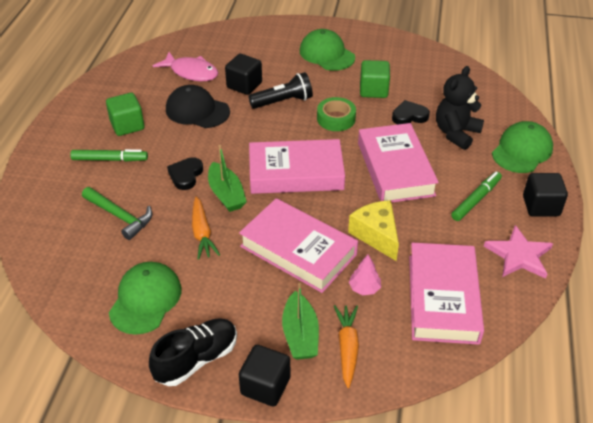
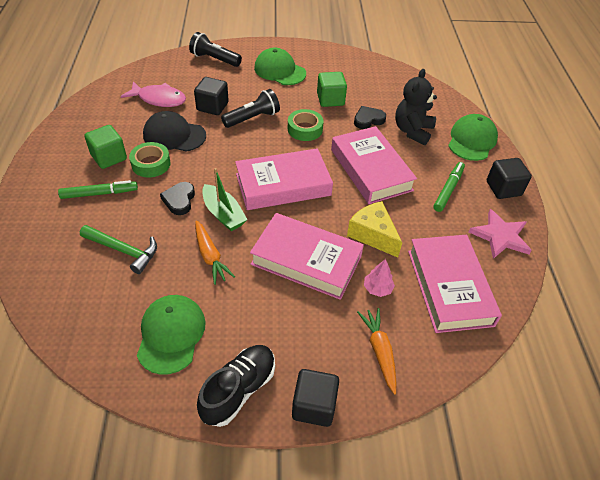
camera: 15 degrees left, 5 degrees up
(167, 136) = (151, 164): none -> green tape
(260, 36) = (214, 59): none -> black flashlight
(300, 334) = (332, 345): green boat -> none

——

Show each line of the data that contains the string "green".

**Result of this task:**
(167, 136) = (151, 164): none -> green tape
(300, 334) = (332, 345): green boat -> none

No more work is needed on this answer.